*EXERCISE INSTRUCTIONS:*
All of the data below should come back exactly as written, minus its images.

*DATA PROVIDED:*
---*---

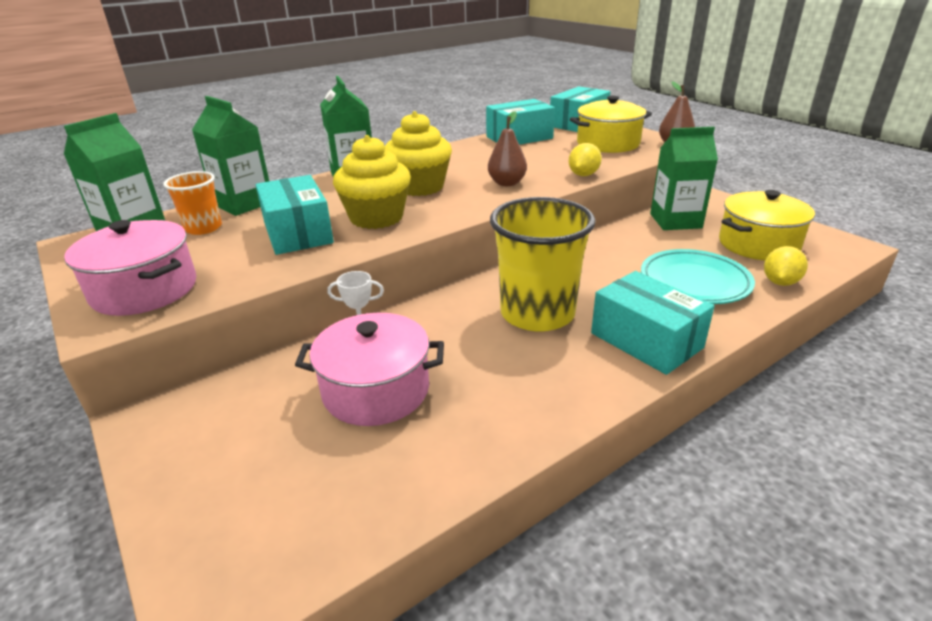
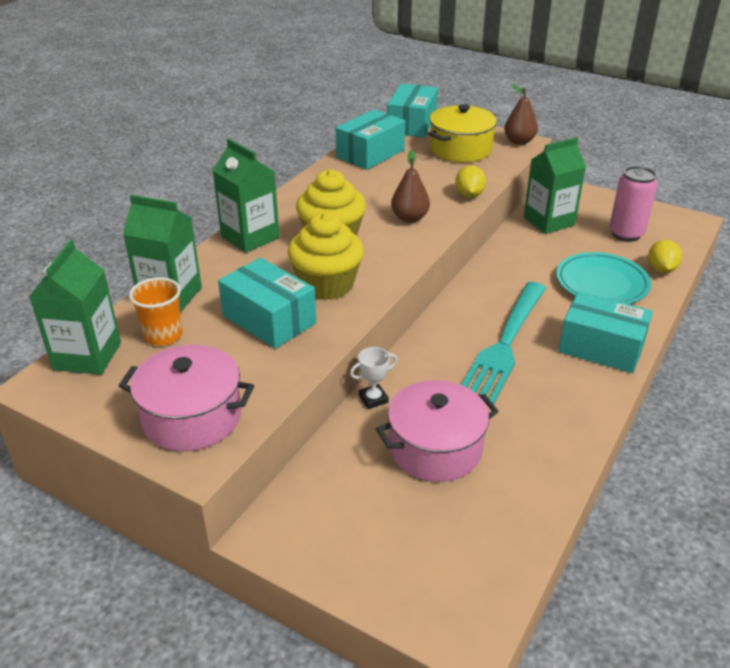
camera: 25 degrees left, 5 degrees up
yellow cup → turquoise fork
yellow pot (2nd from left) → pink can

---*---

*EXPECTED ANSWER:*
camera: 25 degrees left, 5 degrees up
yellow cup → turquoise fork
yellow pot (2nd from left) → pink can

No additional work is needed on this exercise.